*** Begin section ***

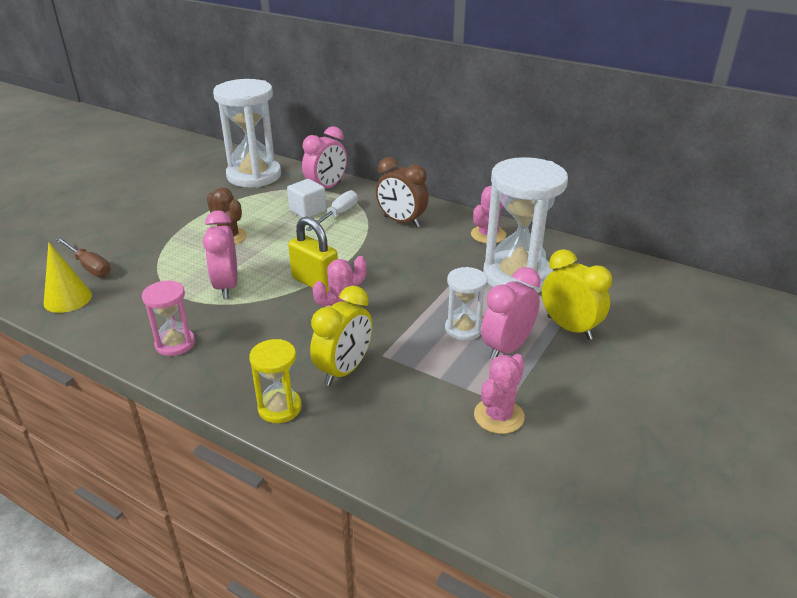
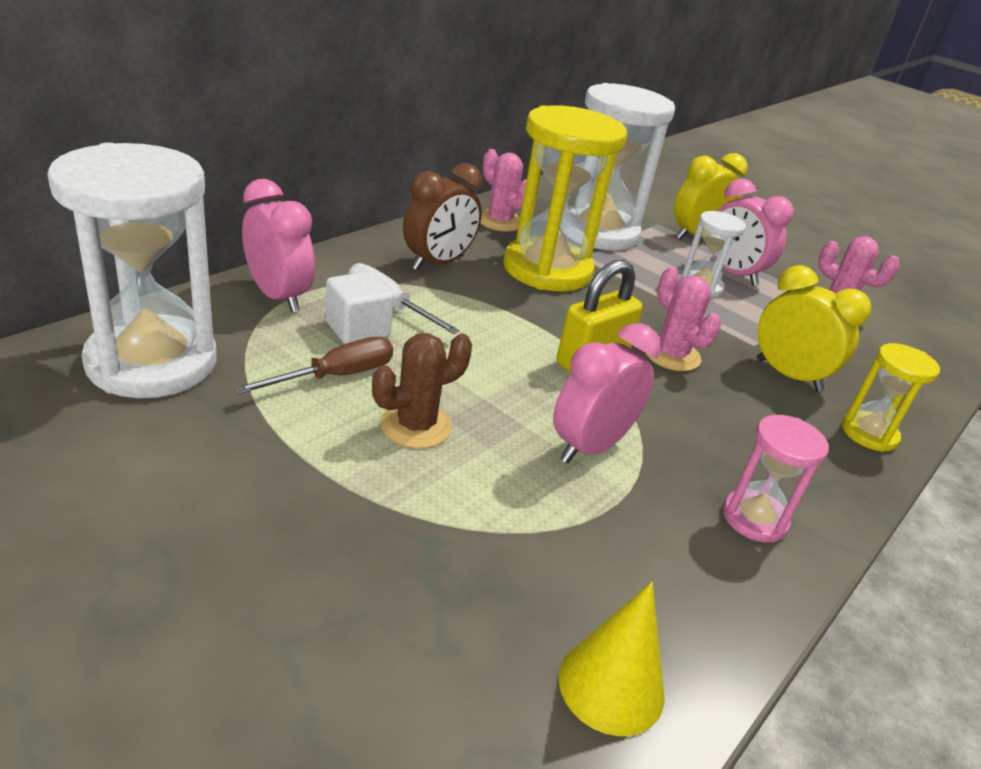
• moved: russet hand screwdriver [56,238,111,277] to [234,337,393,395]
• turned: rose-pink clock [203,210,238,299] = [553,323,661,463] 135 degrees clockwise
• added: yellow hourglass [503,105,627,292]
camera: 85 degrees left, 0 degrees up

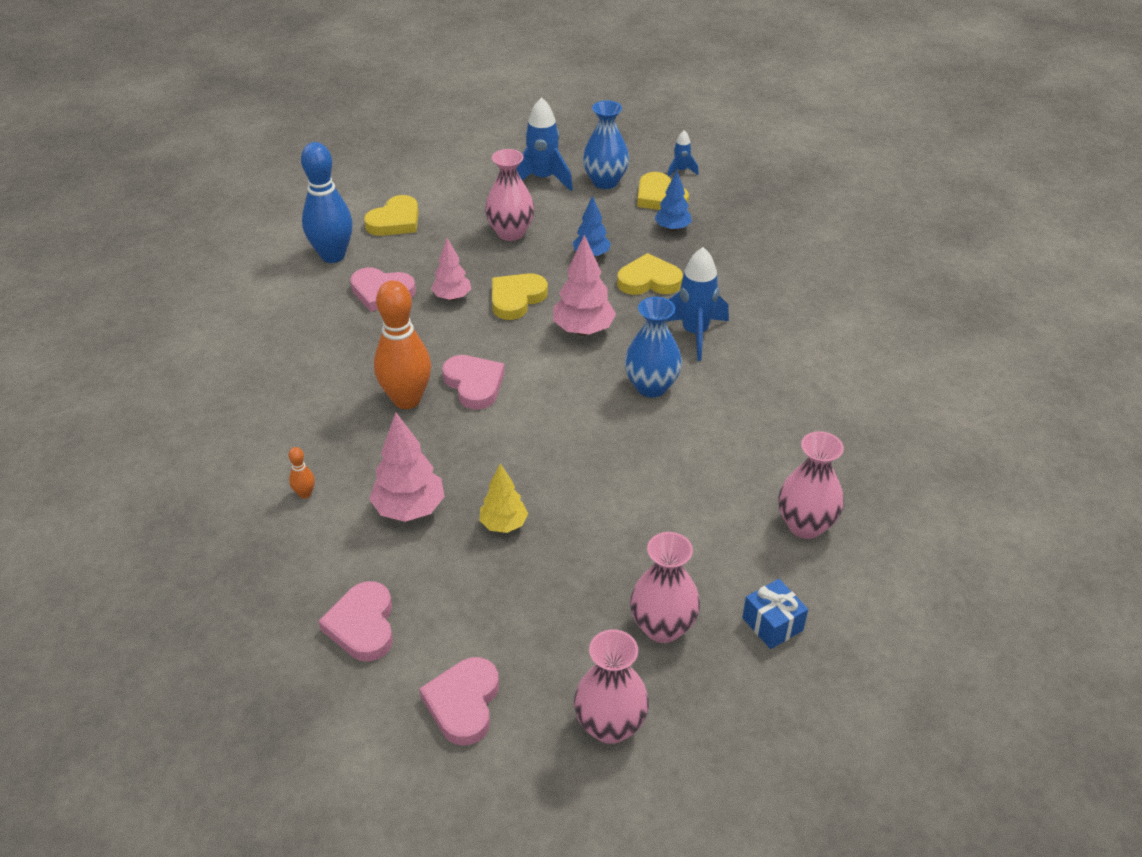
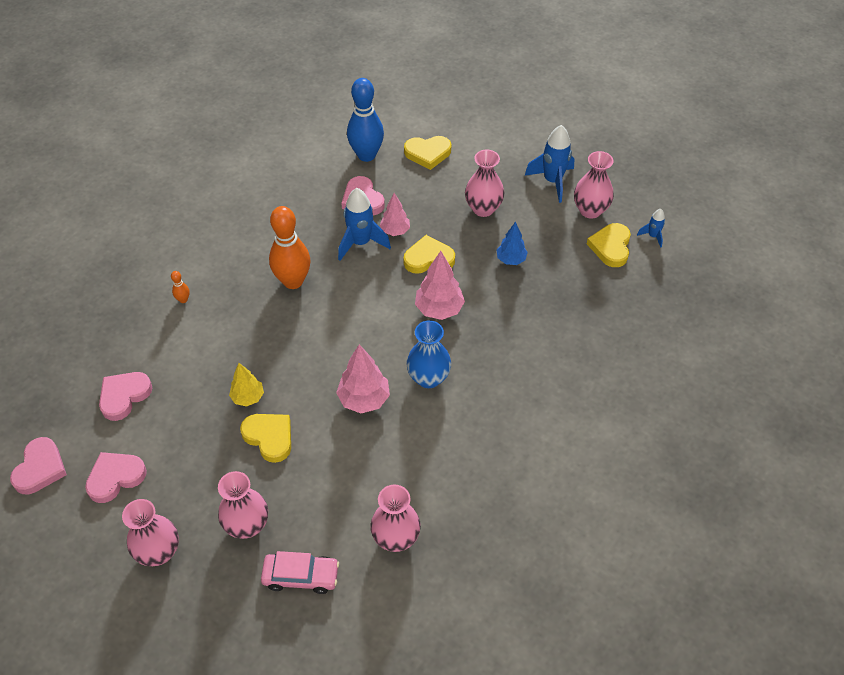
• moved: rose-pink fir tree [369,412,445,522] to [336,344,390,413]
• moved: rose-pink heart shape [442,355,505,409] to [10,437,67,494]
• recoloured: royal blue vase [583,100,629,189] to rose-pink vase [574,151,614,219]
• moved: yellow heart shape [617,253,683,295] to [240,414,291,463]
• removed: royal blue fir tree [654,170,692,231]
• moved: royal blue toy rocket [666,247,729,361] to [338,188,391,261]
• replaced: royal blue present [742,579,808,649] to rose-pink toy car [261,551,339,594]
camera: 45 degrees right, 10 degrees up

*** End section ***
*** Begin section ***

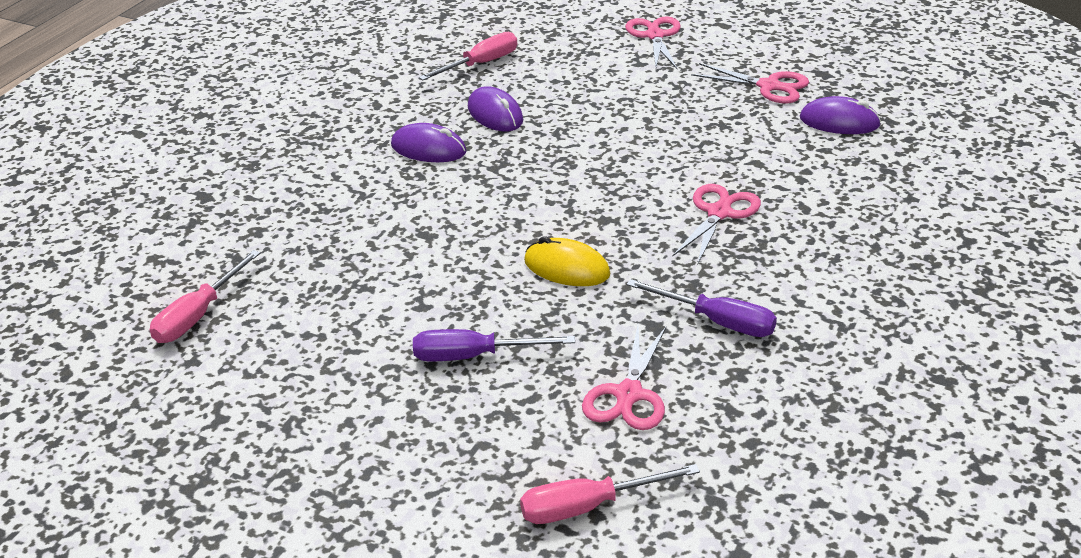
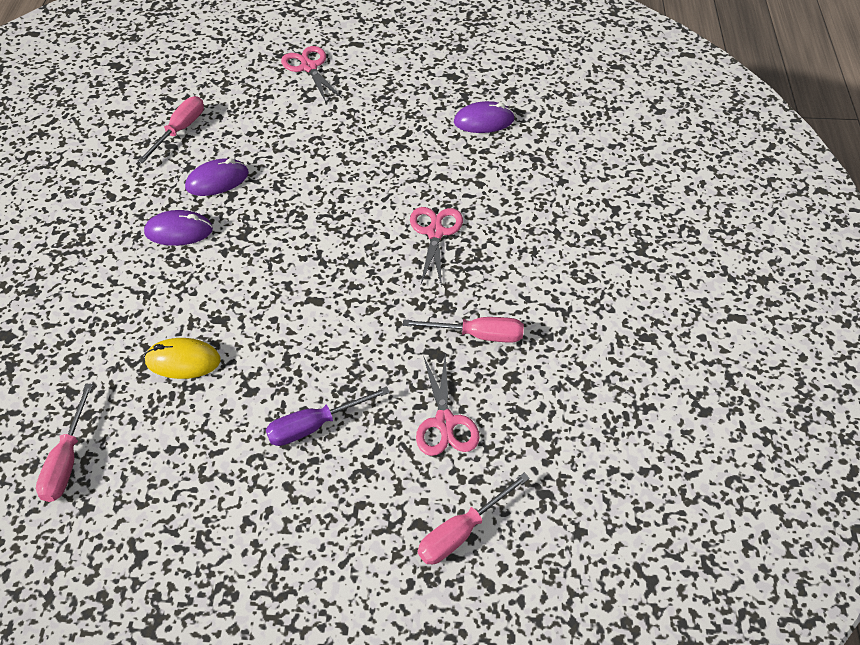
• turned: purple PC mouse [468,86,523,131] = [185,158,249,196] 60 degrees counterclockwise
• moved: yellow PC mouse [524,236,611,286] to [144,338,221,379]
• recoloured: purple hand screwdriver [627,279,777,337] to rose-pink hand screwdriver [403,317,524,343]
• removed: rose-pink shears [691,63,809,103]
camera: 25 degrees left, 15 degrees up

*** End section ***

Exercise description:
Only the lines above from the line containing "135 degrees clockwise" through the line containing "yellow hourglass [503,105,627,292]" should be retyped, exactly and with both ends included.

Written reply:
• turned: rose-pink clock [203,210,238,299] = [553,323,661,463] 135 degrees clockwise
• added: yellow hourglass [503,105,627,292]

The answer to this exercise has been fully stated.